▶ [Exercise] Copy out every line holding the string "pink" from the records below.

▶ [Dataset records]
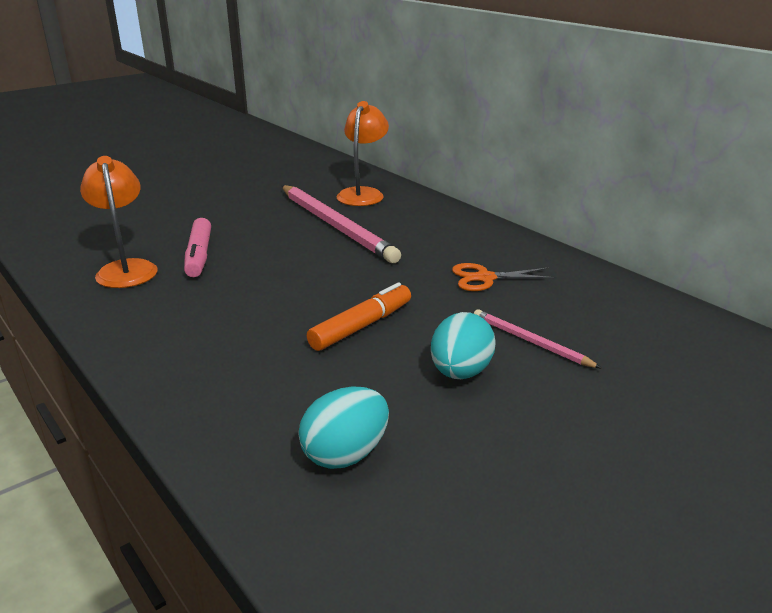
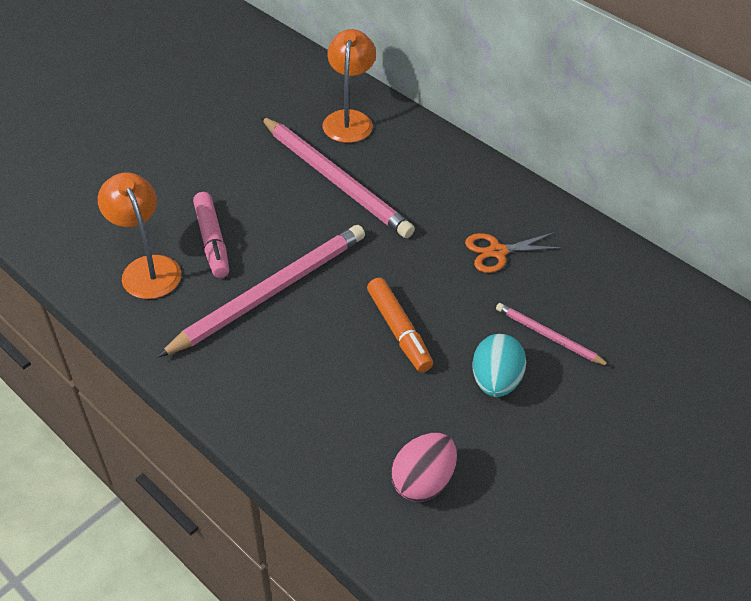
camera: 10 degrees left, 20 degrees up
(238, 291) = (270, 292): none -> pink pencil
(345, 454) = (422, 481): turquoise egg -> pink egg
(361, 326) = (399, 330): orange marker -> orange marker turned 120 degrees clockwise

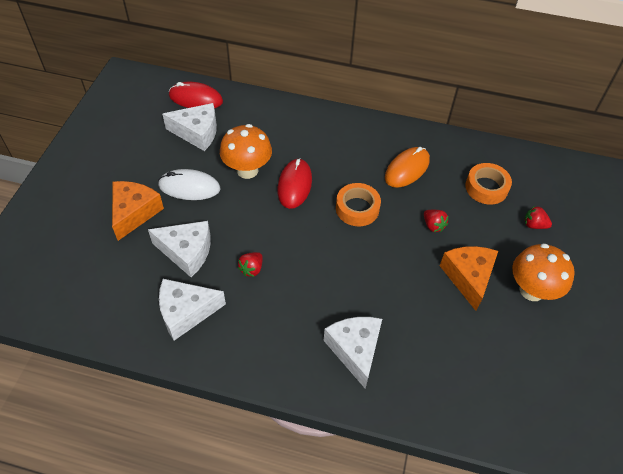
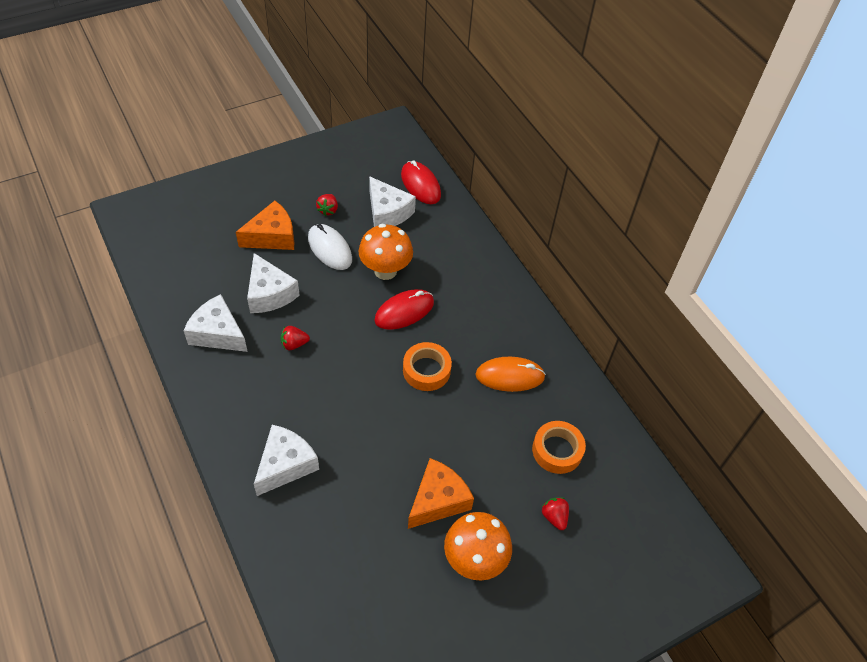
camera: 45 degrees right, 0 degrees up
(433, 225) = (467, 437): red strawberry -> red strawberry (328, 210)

▶ [Answer for this exercise]
(238, 291) = (270, 292): none -> pink pencil
(345, 454) = (422, 481): turquoise egg -> pink egg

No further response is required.